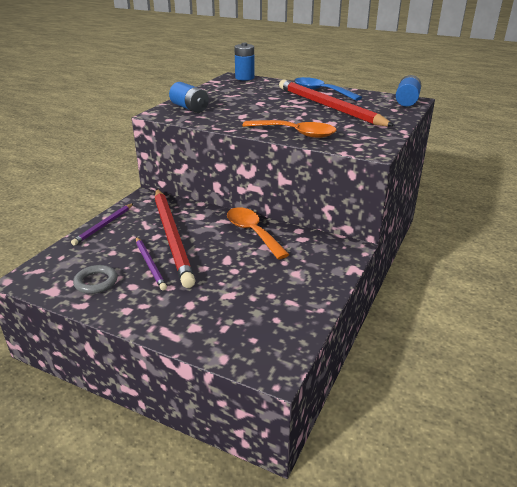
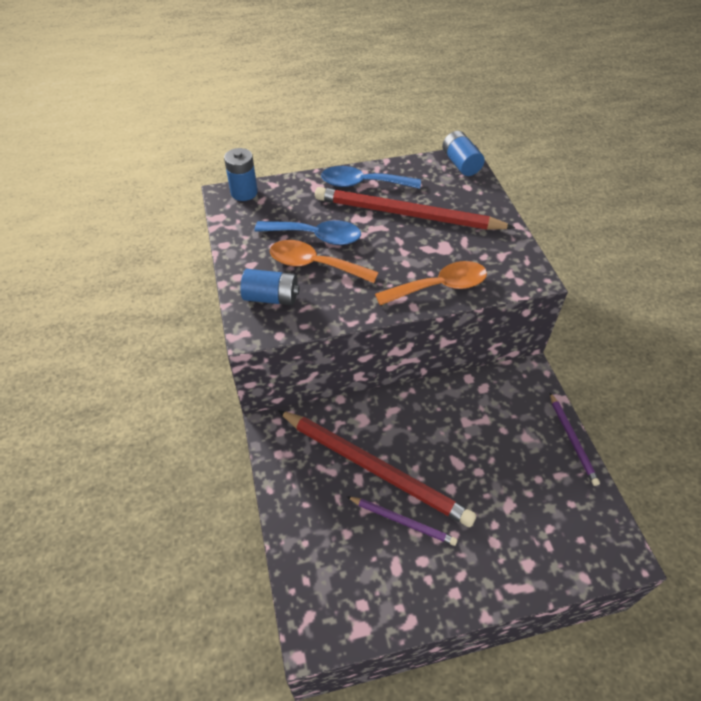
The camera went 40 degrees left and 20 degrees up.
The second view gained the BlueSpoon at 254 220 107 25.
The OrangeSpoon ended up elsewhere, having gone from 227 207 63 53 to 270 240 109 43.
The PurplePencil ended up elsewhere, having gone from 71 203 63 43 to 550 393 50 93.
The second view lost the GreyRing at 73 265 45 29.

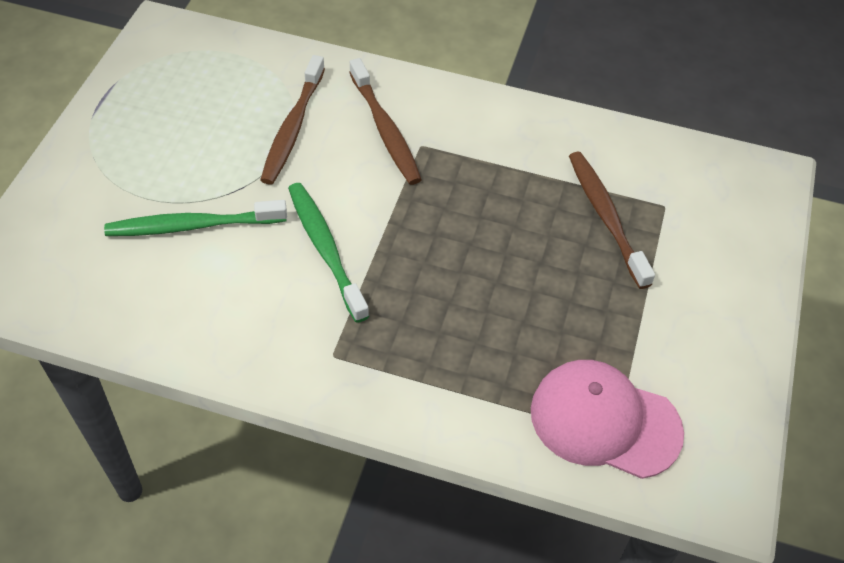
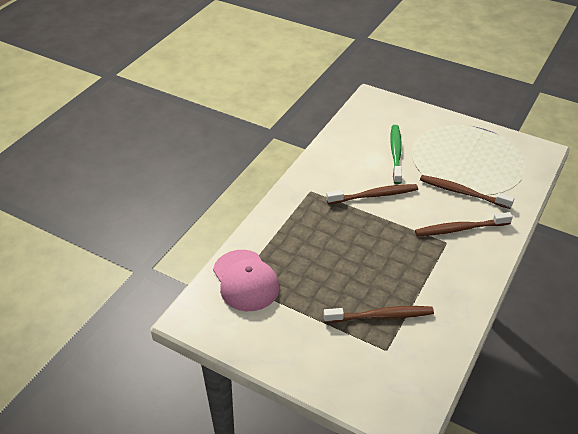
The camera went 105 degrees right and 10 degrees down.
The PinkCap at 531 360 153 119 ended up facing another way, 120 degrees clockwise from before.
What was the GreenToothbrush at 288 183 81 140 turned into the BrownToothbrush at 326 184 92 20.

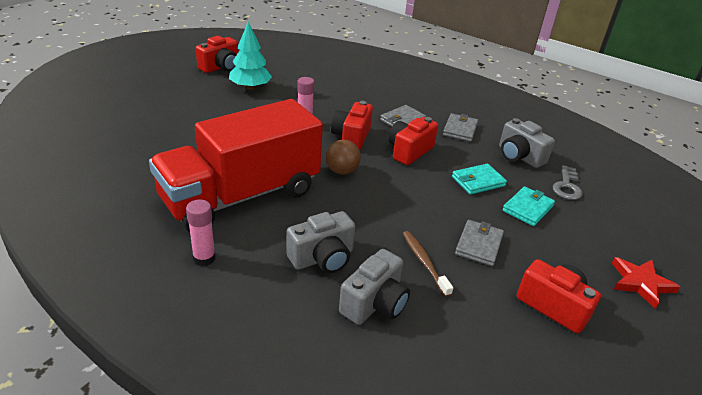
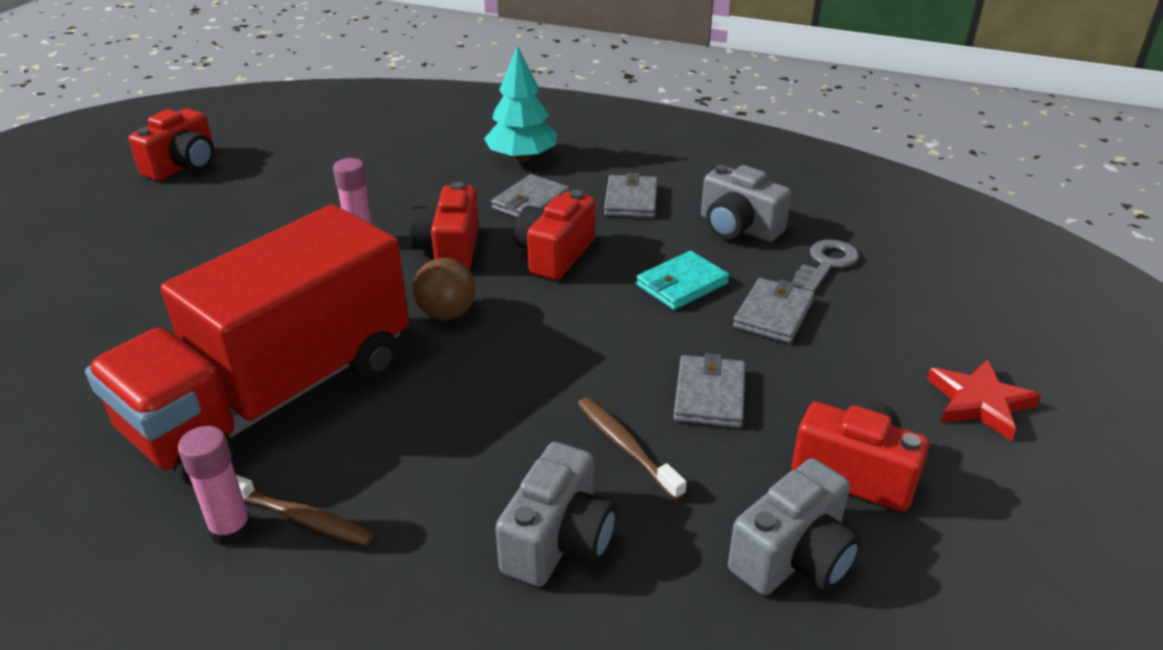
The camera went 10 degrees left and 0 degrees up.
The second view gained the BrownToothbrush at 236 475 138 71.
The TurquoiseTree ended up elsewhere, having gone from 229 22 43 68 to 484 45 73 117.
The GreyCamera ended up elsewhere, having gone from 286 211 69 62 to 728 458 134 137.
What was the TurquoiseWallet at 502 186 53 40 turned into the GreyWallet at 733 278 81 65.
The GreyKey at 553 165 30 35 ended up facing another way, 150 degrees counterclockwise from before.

------------------------------------------------------------------------

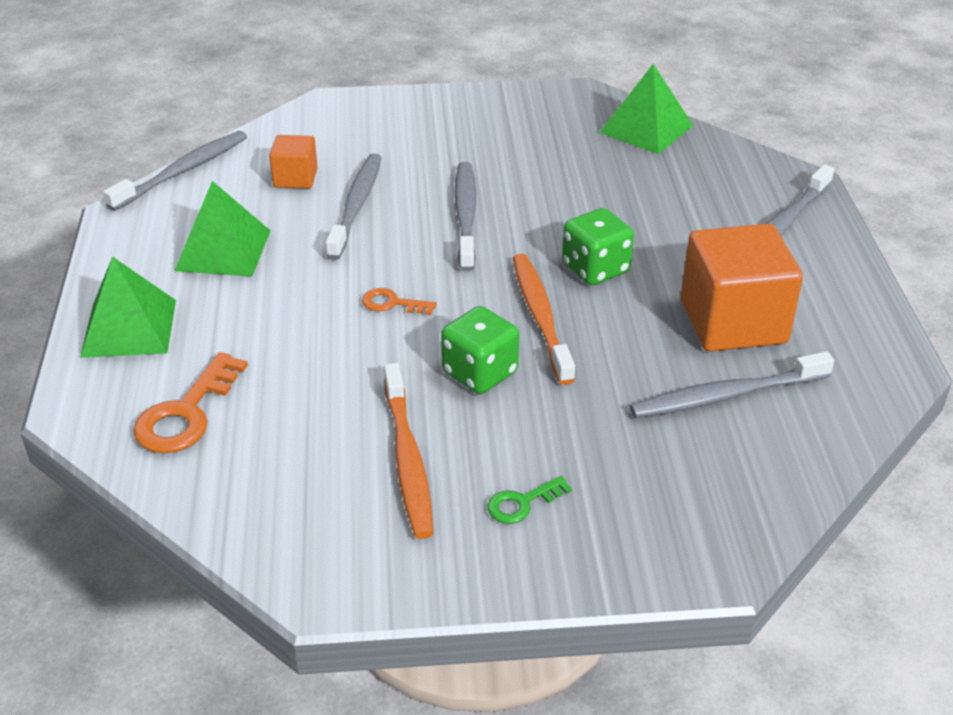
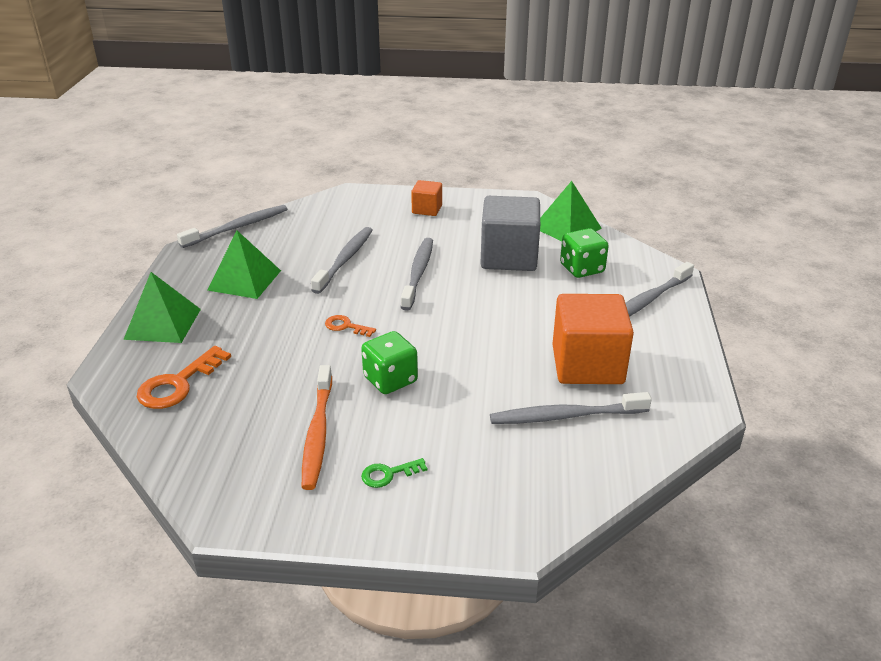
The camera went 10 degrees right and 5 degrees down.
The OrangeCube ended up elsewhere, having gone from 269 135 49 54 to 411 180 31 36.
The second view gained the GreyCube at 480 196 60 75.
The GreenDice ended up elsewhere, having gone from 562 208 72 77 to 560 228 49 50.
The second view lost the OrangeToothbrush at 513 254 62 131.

------------------------------------------------------------------------

### [Task to carry out]
Lines in the material above that contain "second": how many are there? Reply with the number only.

### [Answer area]
5